AIM OF THE TASK >>
Pick out each line in the material below that contains the string "kern", and copy those lines.
** begin **
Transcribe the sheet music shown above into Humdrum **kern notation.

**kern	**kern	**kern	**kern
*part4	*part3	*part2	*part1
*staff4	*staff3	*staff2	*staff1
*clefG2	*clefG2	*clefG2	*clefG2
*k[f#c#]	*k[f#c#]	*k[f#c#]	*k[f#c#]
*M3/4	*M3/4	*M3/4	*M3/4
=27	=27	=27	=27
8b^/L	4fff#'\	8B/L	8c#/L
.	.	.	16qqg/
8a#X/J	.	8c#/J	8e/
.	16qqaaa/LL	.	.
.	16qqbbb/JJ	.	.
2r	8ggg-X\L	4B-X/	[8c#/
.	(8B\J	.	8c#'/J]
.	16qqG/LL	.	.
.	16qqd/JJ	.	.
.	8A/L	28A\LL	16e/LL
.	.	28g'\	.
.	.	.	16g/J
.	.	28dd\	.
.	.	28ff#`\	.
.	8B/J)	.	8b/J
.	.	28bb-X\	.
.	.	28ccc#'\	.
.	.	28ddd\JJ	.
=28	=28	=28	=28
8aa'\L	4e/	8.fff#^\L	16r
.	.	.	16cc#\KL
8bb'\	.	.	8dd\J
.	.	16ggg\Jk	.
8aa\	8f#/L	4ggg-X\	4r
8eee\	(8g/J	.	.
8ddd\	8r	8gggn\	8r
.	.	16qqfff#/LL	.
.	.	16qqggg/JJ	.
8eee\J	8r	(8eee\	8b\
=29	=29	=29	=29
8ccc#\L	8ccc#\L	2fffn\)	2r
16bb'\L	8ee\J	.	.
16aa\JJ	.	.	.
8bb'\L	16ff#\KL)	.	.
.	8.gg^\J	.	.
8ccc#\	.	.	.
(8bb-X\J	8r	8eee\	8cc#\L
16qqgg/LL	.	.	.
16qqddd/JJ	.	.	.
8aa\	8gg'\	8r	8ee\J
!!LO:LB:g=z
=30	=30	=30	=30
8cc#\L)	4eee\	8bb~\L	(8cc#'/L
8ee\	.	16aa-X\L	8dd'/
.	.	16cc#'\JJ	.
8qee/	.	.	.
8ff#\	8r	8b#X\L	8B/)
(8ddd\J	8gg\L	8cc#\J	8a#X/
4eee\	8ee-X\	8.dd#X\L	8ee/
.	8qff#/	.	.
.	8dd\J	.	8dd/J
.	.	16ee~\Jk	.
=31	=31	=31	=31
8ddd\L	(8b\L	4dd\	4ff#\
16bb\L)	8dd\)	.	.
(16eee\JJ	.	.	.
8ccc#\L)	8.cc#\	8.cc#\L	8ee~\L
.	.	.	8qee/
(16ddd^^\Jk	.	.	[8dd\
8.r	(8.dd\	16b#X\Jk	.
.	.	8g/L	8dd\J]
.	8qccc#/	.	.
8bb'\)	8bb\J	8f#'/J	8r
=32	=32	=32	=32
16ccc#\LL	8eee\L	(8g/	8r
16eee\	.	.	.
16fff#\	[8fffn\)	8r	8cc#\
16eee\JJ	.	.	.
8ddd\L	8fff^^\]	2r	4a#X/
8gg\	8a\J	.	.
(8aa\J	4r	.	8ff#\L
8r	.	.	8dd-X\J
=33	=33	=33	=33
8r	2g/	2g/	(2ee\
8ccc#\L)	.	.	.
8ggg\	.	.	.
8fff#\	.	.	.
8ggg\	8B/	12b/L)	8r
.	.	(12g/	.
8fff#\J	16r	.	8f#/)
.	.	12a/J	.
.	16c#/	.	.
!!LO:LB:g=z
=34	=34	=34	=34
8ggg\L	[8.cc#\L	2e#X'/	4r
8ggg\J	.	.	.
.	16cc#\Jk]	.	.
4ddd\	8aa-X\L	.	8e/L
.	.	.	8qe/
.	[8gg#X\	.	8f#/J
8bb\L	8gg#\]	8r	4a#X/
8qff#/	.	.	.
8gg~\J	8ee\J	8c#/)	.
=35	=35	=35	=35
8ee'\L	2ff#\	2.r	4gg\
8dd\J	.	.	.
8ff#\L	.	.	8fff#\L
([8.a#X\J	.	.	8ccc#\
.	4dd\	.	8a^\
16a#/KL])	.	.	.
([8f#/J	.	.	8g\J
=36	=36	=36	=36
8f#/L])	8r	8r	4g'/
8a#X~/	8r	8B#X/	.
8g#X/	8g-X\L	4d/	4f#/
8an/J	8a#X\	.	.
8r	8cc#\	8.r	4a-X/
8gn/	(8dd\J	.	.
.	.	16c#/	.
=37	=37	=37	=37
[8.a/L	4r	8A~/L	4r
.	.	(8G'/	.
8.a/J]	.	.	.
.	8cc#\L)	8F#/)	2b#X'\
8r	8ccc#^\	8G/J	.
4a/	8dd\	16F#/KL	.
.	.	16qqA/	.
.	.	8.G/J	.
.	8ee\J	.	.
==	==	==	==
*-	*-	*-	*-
** end **
RESPONSE TO THIS EXERCISE >>
Transcribe the sheet music shown above into Humdrum **kern notation.
**kern	**kern	**kern	**kern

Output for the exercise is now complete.